> **Records for this exercise**:
####################
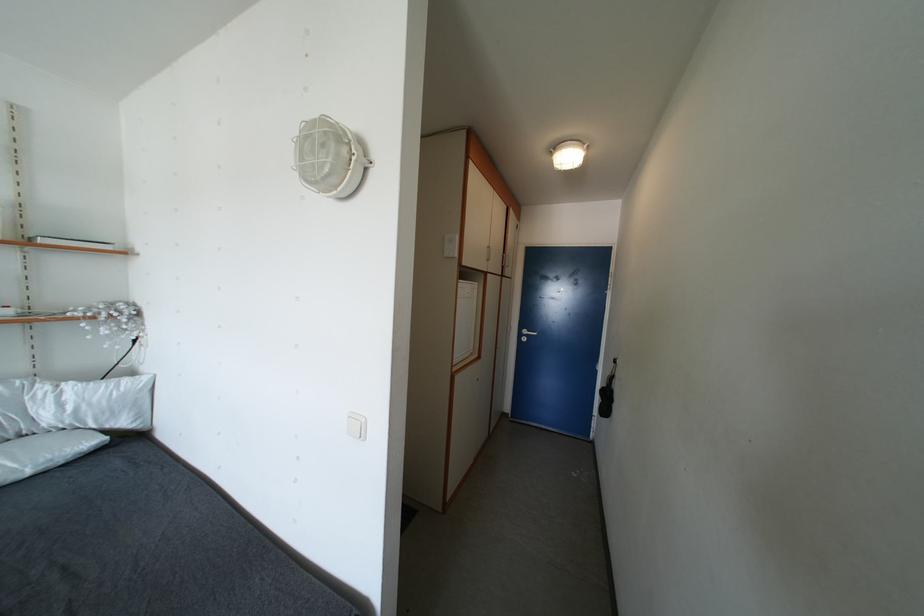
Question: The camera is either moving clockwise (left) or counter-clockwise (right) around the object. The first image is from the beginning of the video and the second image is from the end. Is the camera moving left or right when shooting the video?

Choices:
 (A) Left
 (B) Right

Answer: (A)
####################
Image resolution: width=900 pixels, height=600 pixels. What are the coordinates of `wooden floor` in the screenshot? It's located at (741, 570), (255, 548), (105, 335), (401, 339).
####################
Can you recast the lines from the one containing "Question: The camera" through the one containing "Answer: (A)", both included, as a JSON list of strings with one string per line and blank lines left out?

[
  "Question: The camera is either moving clockwise (left) or counter-clockwise (right) around the object. The first image is from the beginning of the video and the second image is from the end. Is the camera moving left or right when shooting the video?",
  "Choices:",
  " (A) Left",
  " (B) Right",
  "Answer: (A)"
]